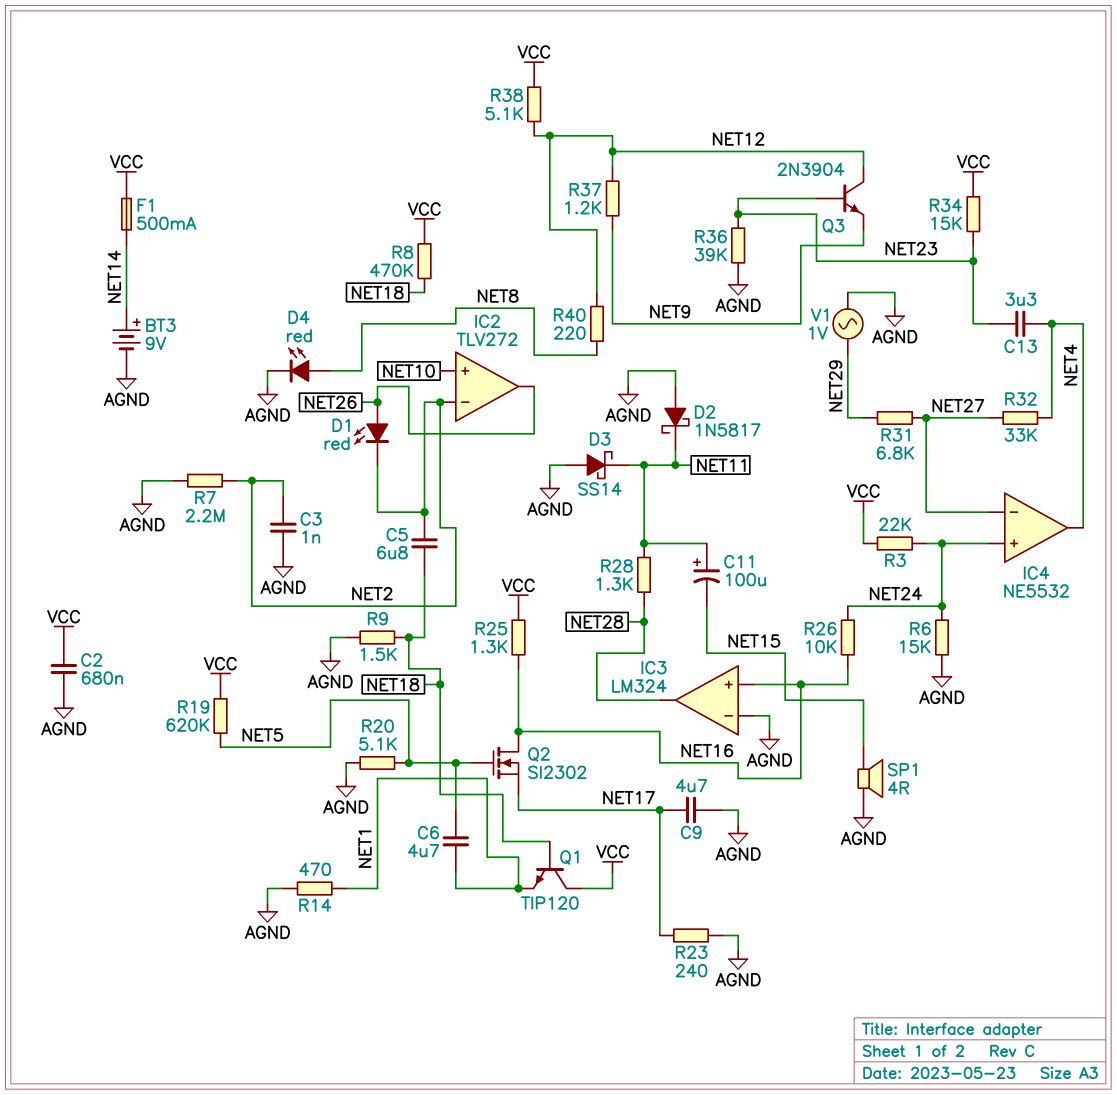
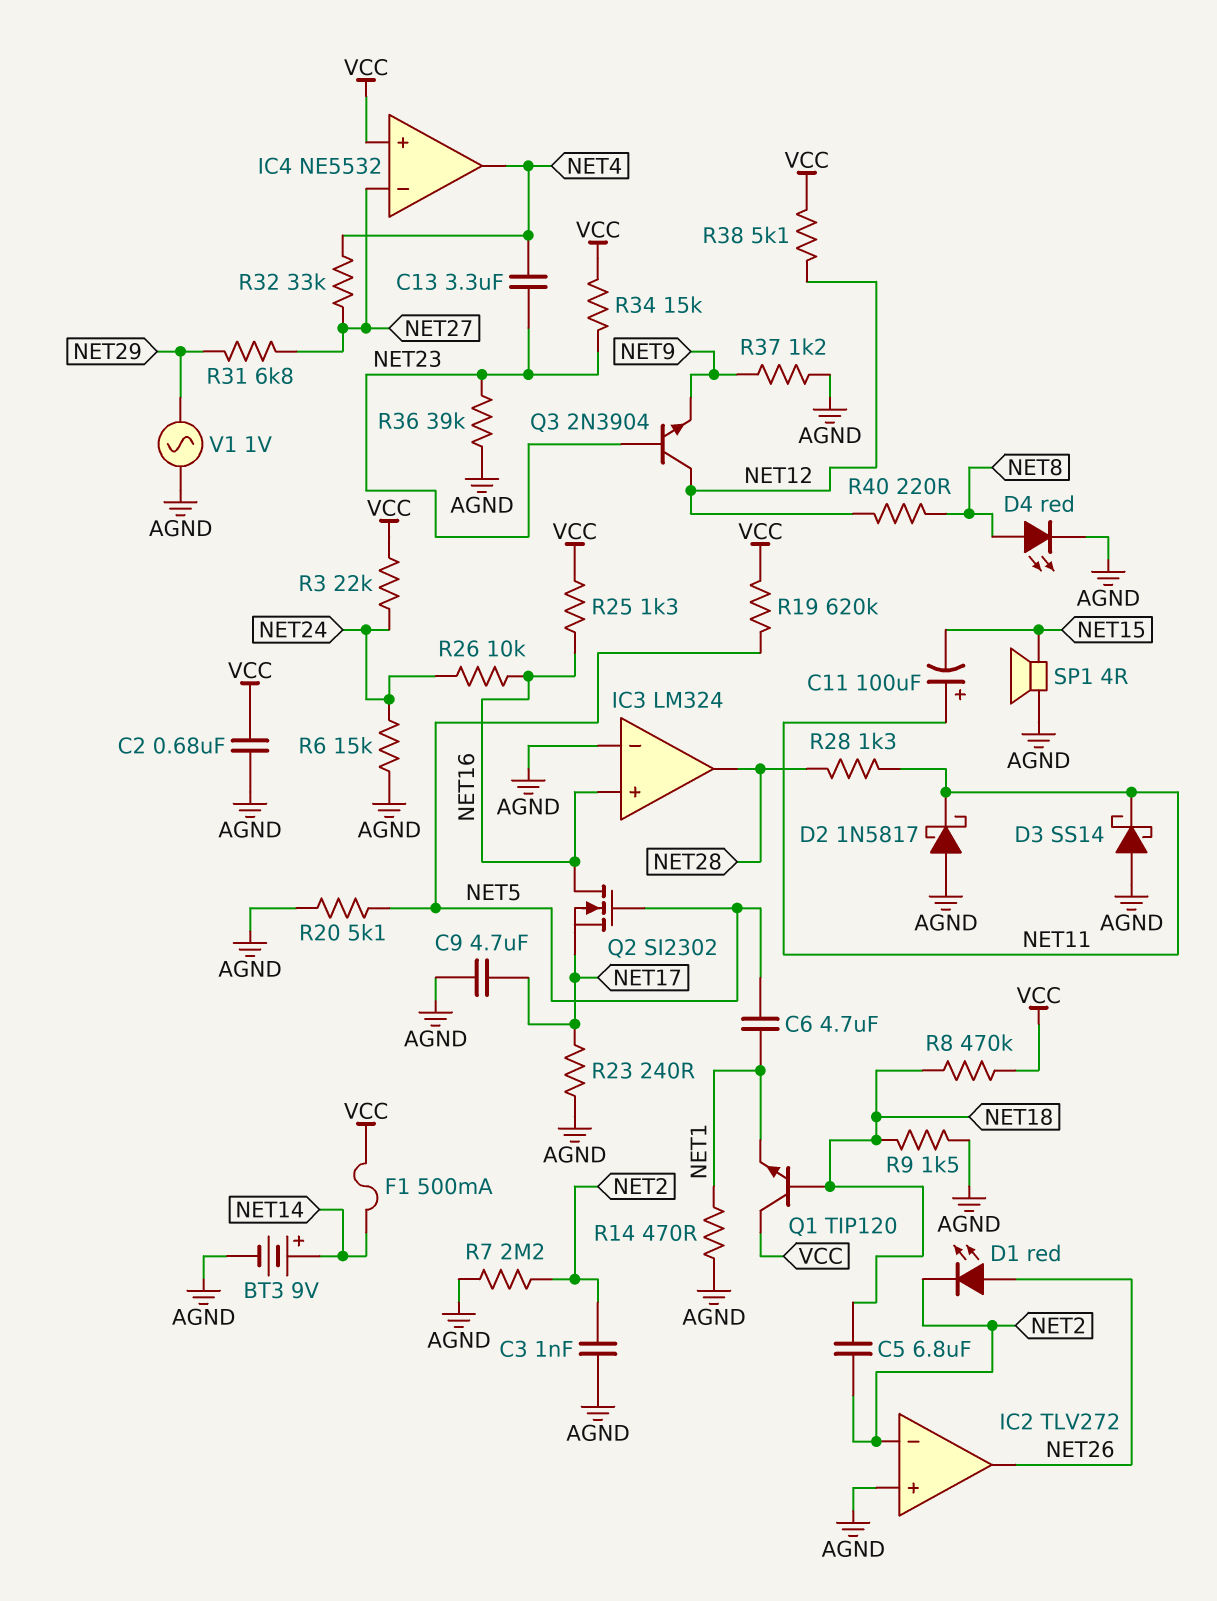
IC2 pin in+: NET10 -> AGND
IC4 pin in+: NET24 -> VCC
R37: 1.2k (NET9, NET12) -> 1.2k (AGND, NET9)

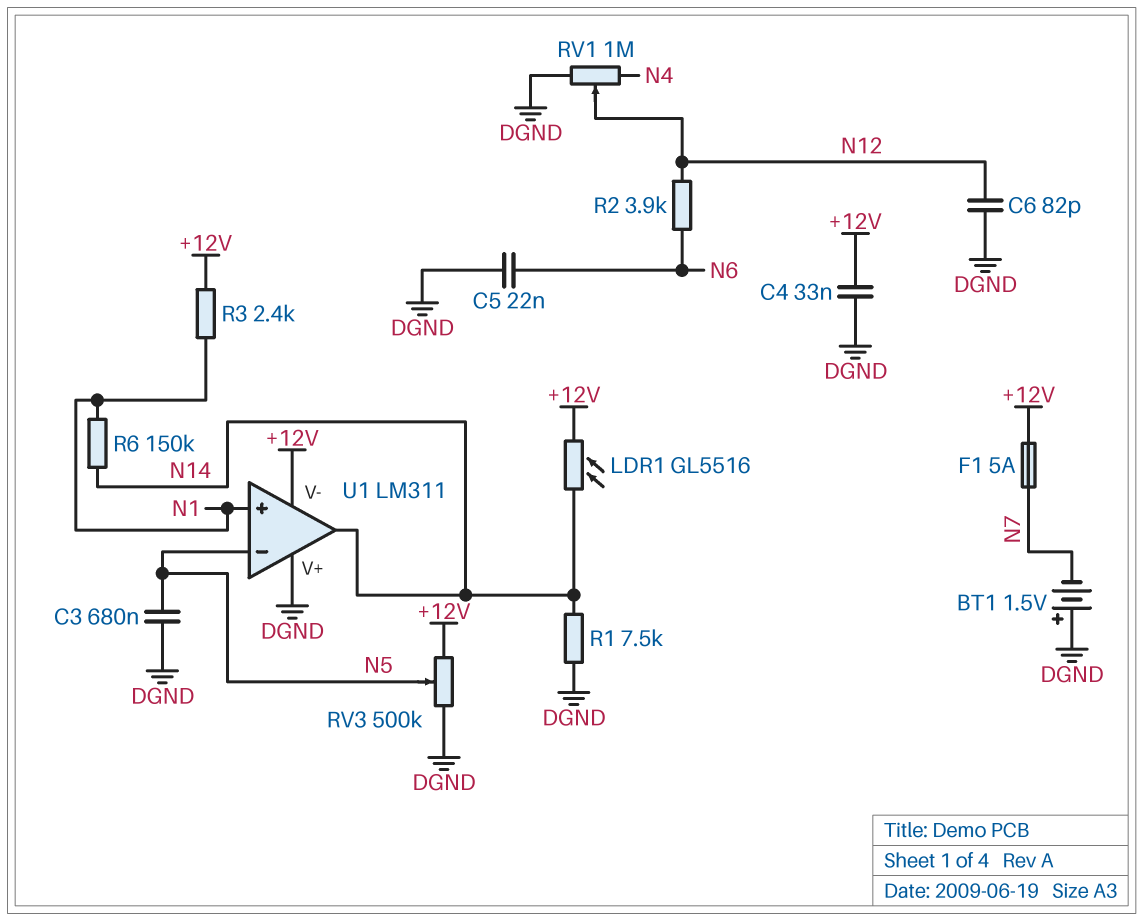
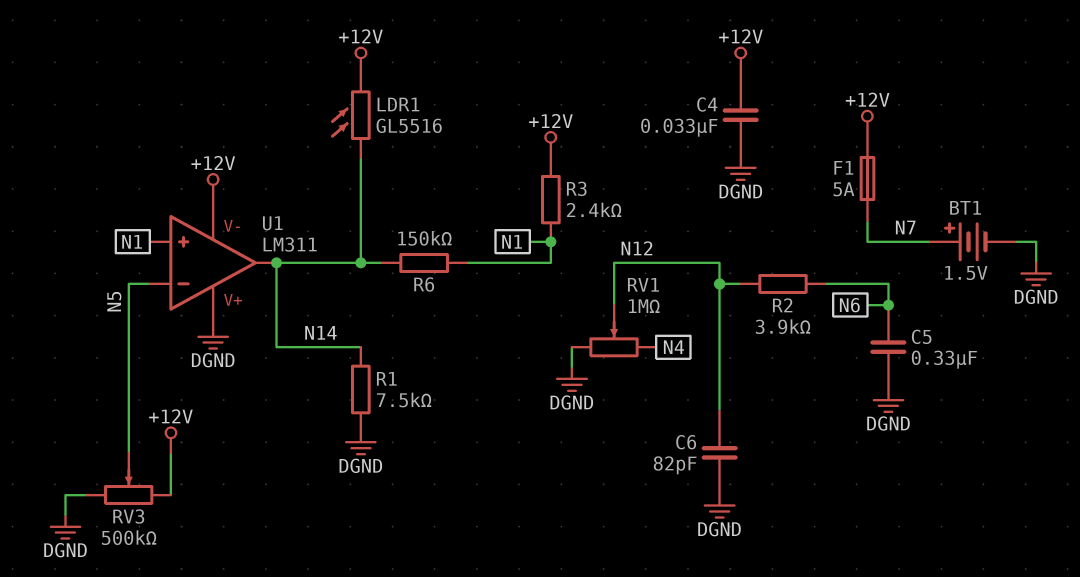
BT1: 1.5V (plus DGND, minus N7) -> 1.5V (plus N7, minus DGND)
C3: 680nF (DGND, N5) -> none
C5: 22nF (DGND, N6) -> 330nF (DGND, N6)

Assigned task -
Leave out every picture, and write out exactly the lines from the one with "R37: 1.2k (NET9, NET12) -> 1.2k (AGND, NET9)" through the end of the records above, both ends included.

Output of the exercise -
R37: 1.2k (NET9, NET12) -> 1.2k (AGND, NET9)

BT1: 1.5V (plus DGND, minus N7) -> 1.5V (plus N7, minus DGND)
C3: 680nF (DGND, N5) -> none
C5: 22nF (DGND, N6) -> 330nF (DGND, N6)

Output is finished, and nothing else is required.